(제공된 자료)
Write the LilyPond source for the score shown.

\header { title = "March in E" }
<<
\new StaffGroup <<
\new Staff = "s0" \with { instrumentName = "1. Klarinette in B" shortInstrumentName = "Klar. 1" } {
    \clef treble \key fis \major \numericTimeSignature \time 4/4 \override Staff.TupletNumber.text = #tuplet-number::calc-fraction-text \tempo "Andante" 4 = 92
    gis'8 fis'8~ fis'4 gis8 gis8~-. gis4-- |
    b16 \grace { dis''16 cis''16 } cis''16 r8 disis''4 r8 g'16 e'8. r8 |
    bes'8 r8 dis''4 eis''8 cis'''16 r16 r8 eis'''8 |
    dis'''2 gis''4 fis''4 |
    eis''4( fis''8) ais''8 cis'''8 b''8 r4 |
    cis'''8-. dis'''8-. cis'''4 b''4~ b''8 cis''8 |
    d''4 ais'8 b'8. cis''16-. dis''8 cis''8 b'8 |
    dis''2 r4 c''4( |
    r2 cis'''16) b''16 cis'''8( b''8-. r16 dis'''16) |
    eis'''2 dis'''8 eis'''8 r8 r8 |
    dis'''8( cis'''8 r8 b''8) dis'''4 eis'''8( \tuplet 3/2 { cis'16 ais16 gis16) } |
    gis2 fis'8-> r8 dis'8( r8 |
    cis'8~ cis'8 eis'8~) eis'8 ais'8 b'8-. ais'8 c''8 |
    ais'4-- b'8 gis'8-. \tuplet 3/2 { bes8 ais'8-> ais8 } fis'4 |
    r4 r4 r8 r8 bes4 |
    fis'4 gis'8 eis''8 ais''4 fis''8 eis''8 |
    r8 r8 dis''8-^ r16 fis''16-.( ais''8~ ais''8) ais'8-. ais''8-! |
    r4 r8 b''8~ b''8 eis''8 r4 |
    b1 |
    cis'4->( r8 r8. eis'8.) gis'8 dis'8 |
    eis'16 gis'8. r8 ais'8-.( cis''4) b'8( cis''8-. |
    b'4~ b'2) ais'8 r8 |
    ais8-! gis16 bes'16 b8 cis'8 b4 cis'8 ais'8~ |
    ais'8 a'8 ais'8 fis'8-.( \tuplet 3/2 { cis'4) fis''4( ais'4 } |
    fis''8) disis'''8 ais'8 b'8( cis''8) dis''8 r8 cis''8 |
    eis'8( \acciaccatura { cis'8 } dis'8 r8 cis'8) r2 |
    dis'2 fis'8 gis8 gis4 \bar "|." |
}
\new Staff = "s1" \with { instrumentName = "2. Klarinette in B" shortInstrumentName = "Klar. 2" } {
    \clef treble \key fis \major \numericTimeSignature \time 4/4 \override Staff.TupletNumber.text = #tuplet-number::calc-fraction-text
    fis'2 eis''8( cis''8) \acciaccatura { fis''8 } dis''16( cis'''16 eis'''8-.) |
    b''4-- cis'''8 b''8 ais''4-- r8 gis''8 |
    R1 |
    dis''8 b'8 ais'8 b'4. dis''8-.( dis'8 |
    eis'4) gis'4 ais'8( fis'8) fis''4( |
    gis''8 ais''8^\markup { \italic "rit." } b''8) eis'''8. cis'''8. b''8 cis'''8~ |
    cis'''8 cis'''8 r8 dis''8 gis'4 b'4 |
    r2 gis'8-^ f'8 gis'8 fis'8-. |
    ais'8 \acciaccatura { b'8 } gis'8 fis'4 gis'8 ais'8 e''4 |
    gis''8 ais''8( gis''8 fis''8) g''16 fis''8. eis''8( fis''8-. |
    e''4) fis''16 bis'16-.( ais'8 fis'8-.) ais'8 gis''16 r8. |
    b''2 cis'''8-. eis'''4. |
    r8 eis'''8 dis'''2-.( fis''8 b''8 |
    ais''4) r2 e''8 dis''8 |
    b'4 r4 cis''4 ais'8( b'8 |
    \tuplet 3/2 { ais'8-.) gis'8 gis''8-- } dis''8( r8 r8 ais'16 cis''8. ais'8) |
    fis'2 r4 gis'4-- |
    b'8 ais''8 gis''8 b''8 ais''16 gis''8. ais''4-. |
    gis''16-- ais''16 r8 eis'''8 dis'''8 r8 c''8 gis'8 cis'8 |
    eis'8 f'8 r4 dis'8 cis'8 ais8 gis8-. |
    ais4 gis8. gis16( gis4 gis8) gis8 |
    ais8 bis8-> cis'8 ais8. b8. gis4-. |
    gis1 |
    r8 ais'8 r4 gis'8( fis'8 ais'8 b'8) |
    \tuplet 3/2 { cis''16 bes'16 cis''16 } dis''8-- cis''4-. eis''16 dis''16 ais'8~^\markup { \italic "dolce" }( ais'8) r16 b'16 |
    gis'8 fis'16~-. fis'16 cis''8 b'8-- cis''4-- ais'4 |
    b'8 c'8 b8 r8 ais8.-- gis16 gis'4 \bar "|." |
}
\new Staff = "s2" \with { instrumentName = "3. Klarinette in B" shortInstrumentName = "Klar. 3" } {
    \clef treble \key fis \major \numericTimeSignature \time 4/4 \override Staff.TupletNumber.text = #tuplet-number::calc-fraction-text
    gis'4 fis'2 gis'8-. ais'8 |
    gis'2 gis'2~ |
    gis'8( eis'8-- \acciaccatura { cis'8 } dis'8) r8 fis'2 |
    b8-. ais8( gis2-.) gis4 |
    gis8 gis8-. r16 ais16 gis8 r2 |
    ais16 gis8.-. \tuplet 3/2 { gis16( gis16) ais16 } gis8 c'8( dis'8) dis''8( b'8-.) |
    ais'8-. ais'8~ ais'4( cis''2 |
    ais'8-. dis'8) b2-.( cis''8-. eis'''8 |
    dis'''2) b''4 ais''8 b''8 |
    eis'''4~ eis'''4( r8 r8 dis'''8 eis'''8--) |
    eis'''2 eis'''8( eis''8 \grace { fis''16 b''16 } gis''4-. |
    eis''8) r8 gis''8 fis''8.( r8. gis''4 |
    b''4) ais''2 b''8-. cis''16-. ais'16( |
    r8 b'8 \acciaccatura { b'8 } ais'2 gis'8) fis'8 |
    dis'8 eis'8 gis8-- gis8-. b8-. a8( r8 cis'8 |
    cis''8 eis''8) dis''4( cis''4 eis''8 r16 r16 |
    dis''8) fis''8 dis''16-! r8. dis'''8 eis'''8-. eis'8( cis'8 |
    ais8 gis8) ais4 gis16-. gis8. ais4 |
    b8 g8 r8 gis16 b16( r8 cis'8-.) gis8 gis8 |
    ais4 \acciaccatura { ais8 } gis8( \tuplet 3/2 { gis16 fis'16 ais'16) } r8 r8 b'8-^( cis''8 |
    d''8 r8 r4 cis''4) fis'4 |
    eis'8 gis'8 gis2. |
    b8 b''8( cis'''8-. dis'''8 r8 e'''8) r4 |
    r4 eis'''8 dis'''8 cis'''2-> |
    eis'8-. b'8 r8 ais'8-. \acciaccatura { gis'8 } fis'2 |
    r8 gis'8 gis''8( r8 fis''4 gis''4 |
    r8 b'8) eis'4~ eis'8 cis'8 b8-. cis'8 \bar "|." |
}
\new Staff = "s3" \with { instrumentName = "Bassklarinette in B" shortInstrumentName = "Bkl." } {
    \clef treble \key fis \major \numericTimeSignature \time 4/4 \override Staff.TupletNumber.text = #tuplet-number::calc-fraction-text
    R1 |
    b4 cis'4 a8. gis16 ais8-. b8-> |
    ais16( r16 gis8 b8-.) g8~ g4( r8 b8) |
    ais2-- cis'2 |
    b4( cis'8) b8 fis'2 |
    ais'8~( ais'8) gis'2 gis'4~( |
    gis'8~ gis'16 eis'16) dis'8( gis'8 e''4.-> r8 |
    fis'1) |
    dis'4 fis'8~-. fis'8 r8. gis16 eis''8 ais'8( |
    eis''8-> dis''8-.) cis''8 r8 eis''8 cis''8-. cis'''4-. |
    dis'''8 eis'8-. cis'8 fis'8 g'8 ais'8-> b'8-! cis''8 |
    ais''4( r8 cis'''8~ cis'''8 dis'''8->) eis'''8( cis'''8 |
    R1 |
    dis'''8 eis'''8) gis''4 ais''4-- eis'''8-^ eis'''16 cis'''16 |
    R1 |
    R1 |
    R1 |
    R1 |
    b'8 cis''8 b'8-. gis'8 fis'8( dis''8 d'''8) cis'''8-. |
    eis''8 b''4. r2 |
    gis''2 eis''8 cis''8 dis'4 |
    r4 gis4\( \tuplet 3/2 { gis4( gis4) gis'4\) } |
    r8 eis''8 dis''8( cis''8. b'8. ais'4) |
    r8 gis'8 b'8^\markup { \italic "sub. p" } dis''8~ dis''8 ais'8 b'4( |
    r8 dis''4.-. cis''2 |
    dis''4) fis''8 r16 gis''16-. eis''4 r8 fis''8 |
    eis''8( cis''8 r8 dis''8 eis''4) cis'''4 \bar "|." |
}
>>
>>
---
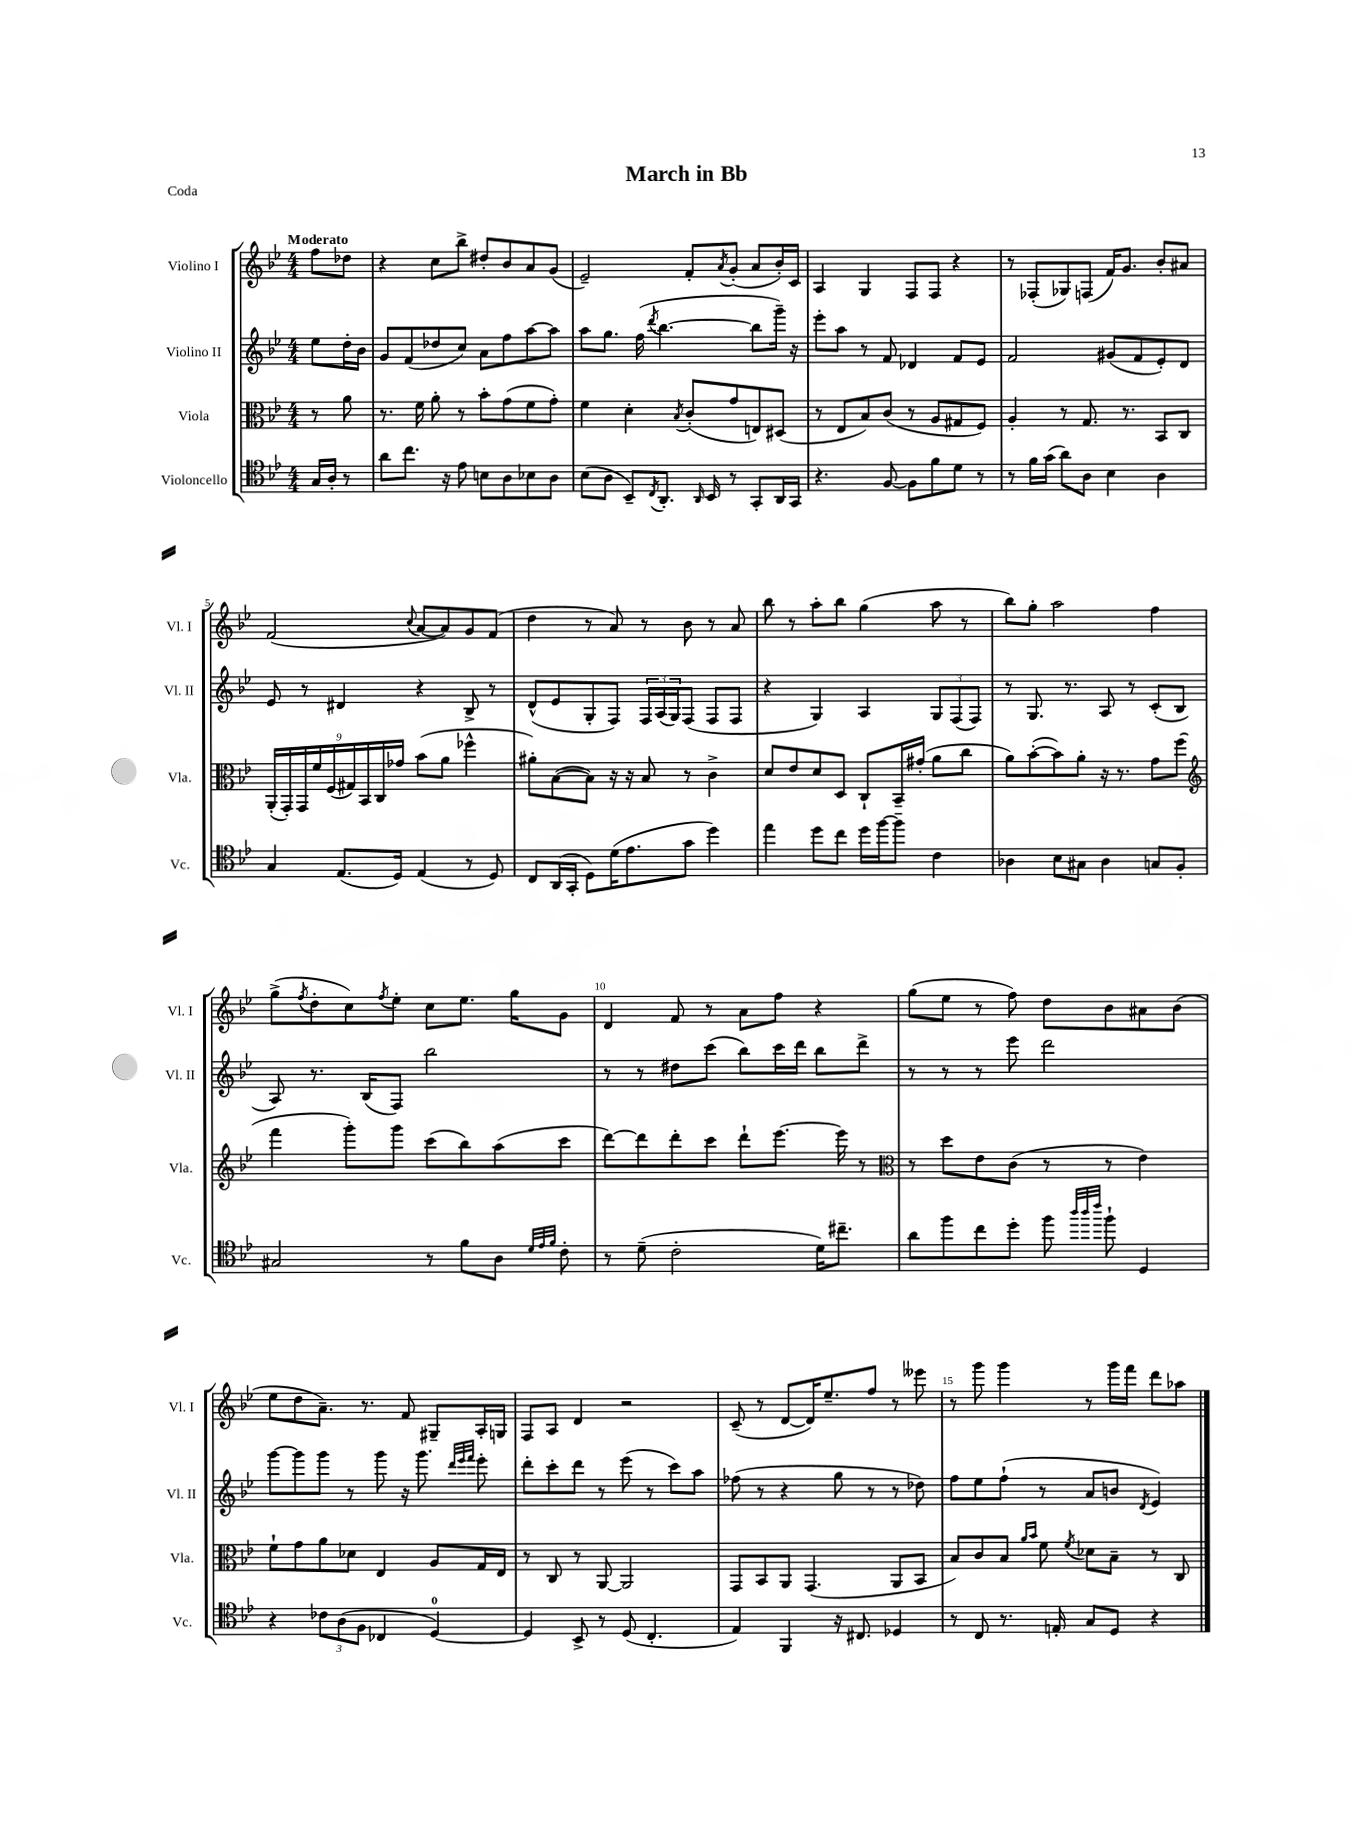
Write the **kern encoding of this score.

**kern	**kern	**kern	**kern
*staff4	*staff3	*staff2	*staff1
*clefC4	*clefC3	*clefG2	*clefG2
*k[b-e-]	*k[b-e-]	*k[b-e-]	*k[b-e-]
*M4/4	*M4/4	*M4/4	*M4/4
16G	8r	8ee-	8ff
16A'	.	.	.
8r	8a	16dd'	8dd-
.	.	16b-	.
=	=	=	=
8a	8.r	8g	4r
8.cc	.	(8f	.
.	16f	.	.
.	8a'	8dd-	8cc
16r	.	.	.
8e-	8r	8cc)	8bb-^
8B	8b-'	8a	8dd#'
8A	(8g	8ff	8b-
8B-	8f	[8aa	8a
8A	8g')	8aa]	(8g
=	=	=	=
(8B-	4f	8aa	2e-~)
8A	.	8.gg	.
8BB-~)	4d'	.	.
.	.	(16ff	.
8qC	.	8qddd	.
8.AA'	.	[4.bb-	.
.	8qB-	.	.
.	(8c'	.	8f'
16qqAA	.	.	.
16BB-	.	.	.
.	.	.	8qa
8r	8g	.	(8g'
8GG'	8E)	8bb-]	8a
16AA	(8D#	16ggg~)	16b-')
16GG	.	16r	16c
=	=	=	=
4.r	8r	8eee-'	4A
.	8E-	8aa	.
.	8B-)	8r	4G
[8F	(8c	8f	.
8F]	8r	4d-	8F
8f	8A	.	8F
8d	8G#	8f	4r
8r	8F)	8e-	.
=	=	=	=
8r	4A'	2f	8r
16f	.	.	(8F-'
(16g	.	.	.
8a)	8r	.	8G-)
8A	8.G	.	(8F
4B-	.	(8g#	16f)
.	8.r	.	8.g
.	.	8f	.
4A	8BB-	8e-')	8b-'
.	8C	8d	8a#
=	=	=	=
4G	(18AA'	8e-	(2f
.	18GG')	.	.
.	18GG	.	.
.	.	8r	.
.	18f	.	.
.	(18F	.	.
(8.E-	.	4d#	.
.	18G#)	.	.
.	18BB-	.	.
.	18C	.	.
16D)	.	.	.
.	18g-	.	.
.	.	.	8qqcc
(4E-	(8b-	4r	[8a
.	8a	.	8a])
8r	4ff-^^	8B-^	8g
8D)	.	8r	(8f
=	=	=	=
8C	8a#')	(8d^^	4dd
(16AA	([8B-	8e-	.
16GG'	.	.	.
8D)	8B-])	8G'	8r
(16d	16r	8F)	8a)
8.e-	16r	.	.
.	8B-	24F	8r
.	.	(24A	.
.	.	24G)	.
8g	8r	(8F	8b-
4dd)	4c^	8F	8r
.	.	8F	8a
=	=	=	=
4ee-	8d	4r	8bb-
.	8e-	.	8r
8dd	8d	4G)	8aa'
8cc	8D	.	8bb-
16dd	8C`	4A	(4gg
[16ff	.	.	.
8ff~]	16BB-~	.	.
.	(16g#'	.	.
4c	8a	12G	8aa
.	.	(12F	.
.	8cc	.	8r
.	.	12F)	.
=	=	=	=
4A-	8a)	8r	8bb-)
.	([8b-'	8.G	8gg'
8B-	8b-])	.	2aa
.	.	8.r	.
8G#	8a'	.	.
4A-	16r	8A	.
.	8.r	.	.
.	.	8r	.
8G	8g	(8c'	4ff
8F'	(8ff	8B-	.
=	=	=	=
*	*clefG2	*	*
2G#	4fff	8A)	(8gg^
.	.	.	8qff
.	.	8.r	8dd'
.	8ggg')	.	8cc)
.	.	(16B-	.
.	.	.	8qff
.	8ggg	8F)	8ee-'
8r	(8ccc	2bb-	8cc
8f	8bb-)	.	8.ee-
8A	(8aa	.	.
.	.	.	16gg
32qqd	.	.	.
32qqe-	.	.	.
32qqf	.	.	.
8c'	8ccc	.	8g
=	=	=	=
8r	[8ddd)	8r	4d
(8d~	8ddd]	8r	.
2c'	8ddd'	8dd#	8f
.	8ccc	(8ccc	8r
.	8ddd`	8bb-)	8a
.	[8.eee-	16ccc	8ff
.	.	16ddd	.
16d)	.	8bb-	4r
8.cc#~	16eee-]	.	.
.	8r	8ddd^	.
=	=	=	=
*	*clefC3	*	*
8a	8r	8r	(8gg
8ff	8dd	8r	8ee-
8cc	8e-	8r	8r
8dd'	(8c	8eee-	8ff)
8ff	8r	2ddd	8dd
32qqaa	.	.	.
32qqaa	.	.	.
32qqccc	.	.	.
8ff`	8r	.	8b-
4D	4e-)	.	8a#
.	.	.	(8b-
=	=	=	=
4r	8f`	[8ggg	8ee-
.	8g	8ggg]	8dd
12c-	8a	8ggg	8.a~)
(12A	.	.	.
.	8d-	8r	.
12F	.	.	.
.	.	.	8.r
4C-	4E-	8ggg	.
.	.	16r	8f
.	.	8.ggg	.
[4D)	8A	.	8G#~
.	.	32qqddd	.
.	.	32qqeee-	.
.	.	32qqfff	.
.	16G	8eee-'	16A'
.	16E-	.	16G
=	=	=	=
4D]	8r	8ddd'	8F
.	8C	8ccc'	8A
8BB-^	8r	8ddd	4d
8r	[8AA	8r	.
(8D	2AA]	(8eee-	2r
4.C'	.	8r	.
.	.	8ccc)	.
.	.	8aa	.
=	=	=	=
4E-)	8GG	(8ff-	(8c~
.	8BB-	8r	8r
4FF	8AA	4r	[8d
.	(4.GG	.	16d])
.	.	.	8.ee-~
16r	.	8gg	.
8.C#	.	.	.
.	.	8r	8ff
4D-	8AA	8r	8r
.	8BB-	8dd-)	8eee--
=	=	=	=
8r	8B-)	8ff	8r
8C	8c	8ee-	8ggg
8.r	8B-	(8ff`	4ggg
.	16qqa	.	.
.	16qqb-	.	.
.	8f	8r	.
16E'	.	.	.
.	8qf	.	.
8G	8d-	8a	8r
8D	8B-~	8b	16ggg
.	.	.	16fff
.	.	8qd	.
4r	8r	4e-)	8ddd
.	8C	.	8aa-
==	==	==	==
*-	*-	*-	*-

(주어진 과제) 위 자료에서 문자열 "italic"가 들어 있는 줄을 모두 찾아 옮겨 적으세요. 대소문자를 구분합니다.

(답변)
    gis''8 ais''8^\markup { \italic "rit." } b''8) eis'''8. cis'''8. b''8 cis'''8~ |
    \tuplet 3/2 { cis''16 bes'16 cis''16 } dis''8-- cis''4-. eis''16 dis''16 ais'8~^\markup { \italic "dolce" }( ais'8) r16 b'16 |
    r8 gis'8 b'8^\markup { \italic "sub. p" } dis''8~ dis''8 ais'8 b'4( |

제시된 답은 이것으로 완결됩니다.